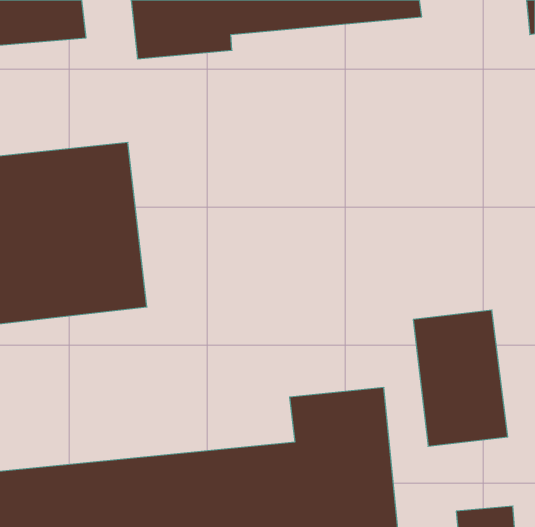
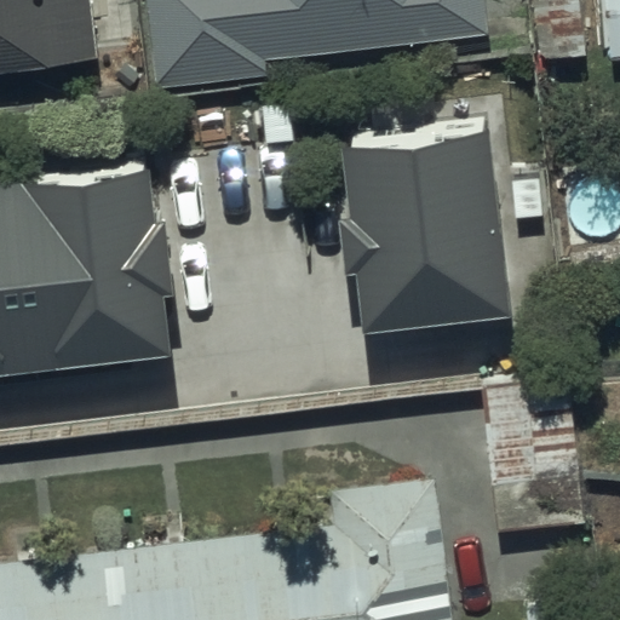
building: none -> [340,134,509,344]

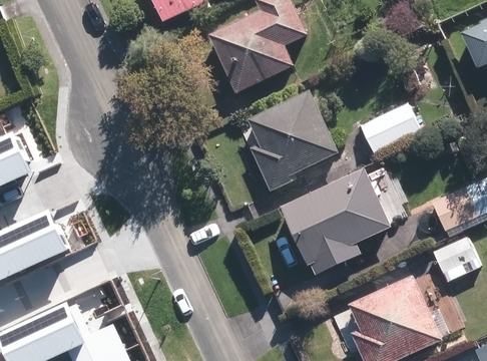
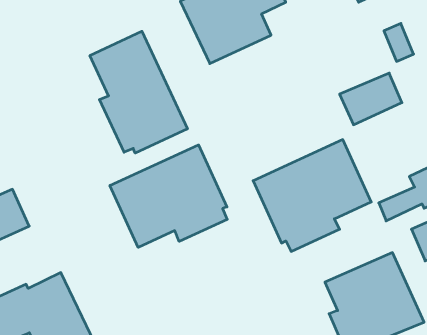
building: none -> [90,31,187,153]
building: [247,90,339,193] -> none
building: none -> [110,145,227,247]

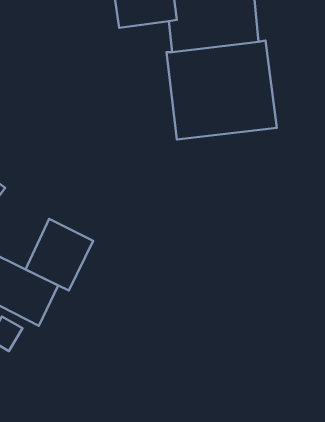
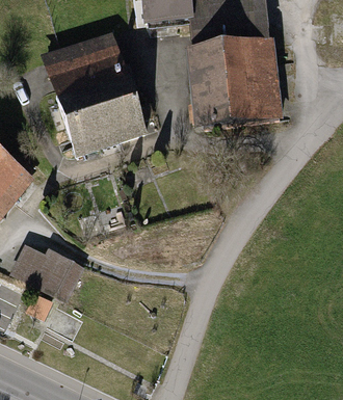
building: none -> [41,32,147,161]
building: [26,219,93,290] -> none

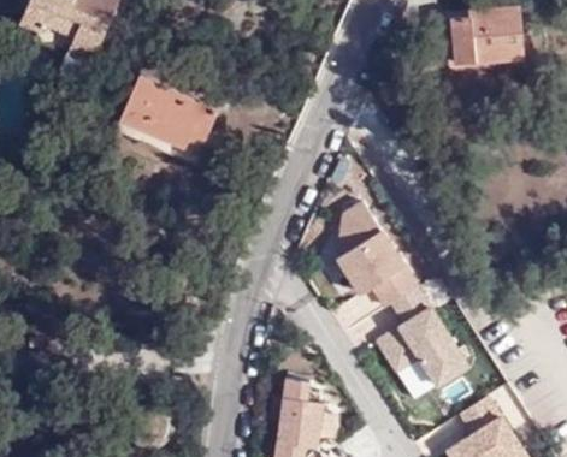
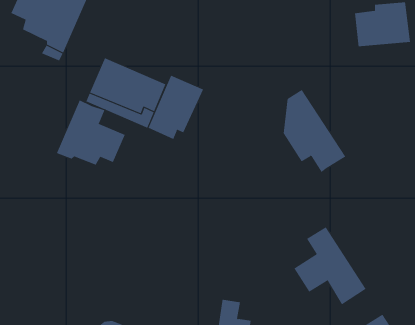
building: none -> [148,75,204,140]
building: none -> [56,100,125,165]
building: [337,202,417,307] -> [283,89,346,173]

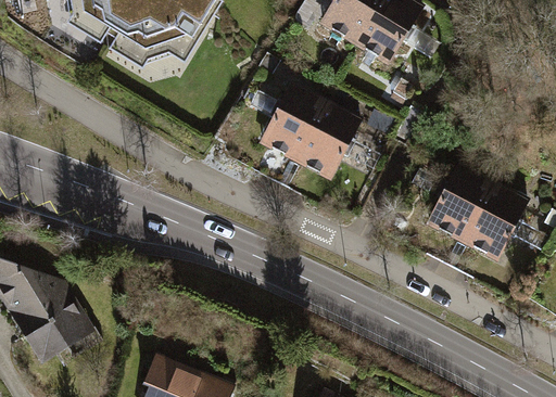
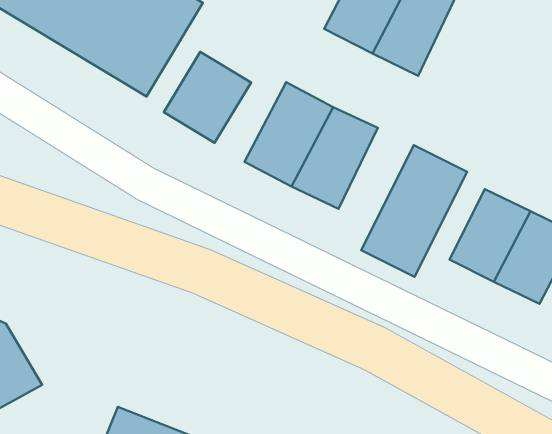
building: none -> [164,52,251,143]
building: none -> [361,145,467,277]

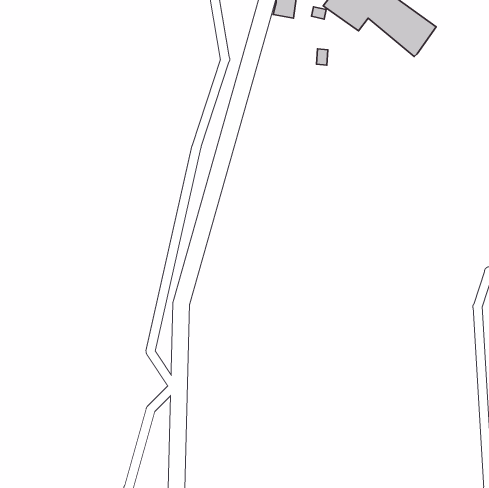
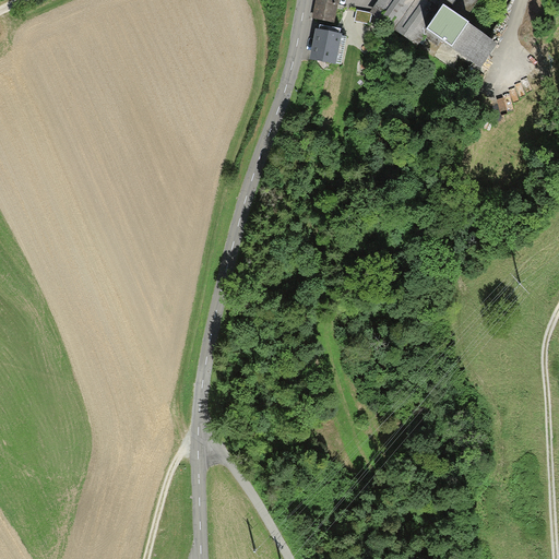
building: none -> [309,24,342,64]

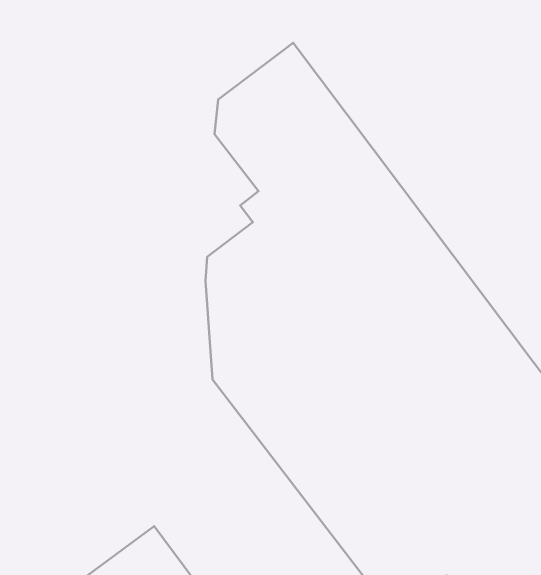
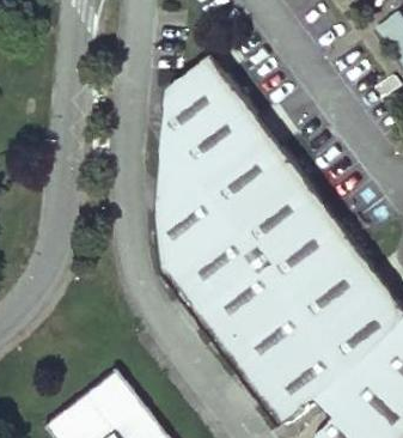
building: none -> [155,114,189,194]

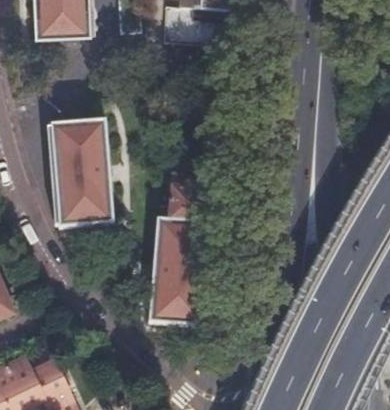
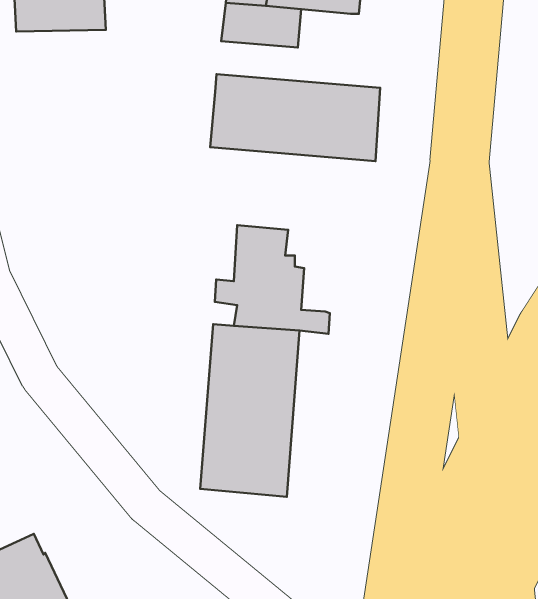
building: none -> [210,74,380,161]
building: [49,119,111,225] -> none

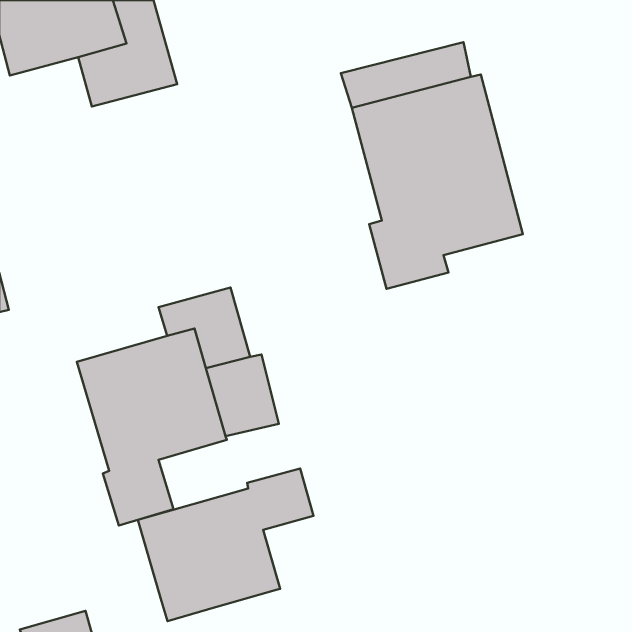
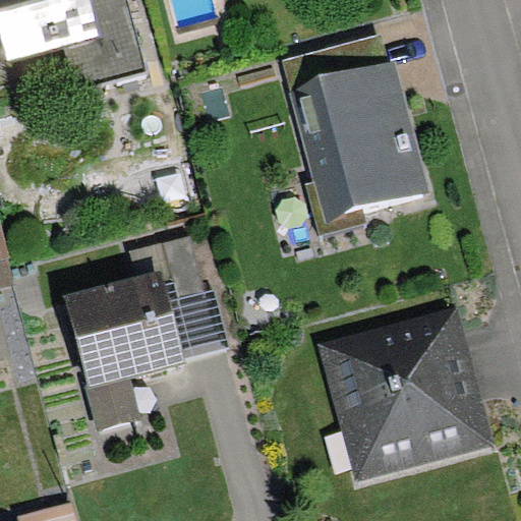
building: none -> [317,304,495,482]
building: [138,469,314,621] -> none

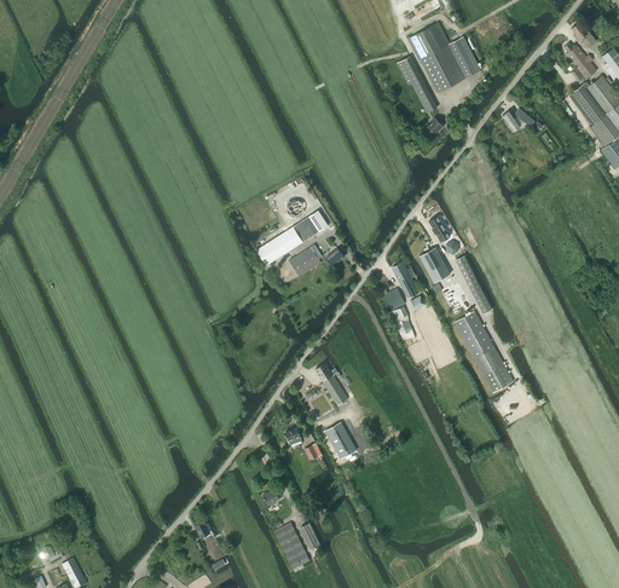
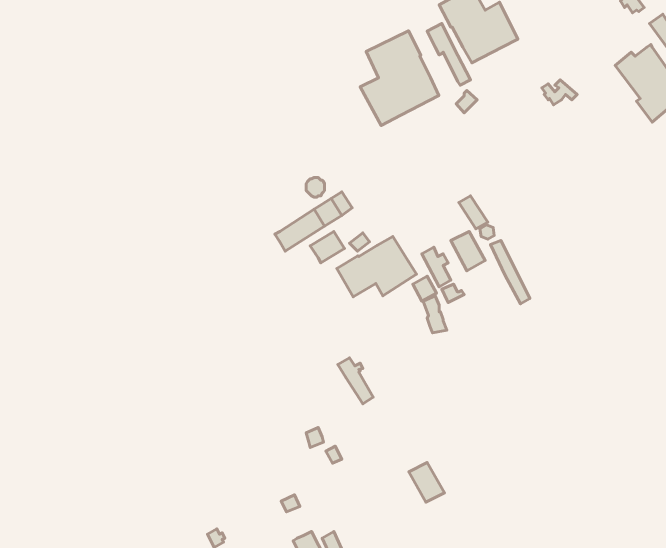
building: [563,42,596,79] -> none
building: none -> [360,31,439,126]
building: none -> [337,236,417,297]
building: [453,311,513,393] -> none
building: [324,422,357,459] -> [409,463,444,502]

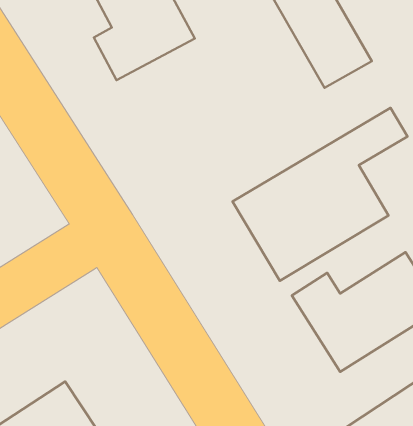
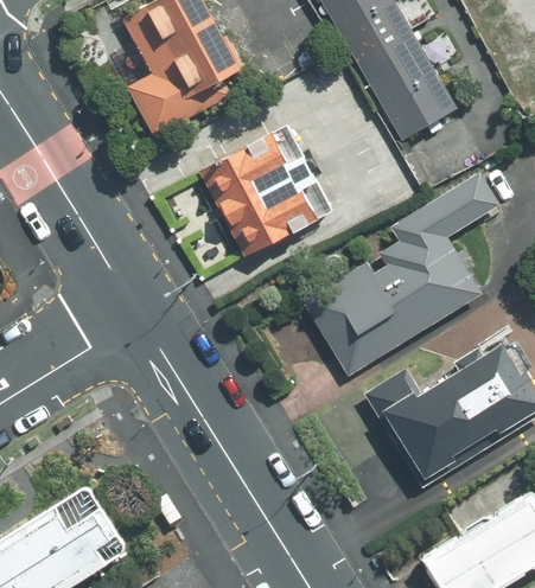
building: none -> [198,121,338,254]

□ □ □ □ □

Reproduce exactly the entries from their first line through the line containing "building: [337,202,417,307] ->", including both, and omit any pictures.

building: none -> [340,134,509,344]

building: none -> [90,31,187,153]
building: [247,90,339,193] -> none
building: none -> [110,145,227,247]

building: none -> [41,32,147,161]
building: [26,219,93,290] -> none

building: none -> [148,75,204,140]
building: none -> [56,100,125,165]
building: [337,202,417,307] -> [283,89,346,173]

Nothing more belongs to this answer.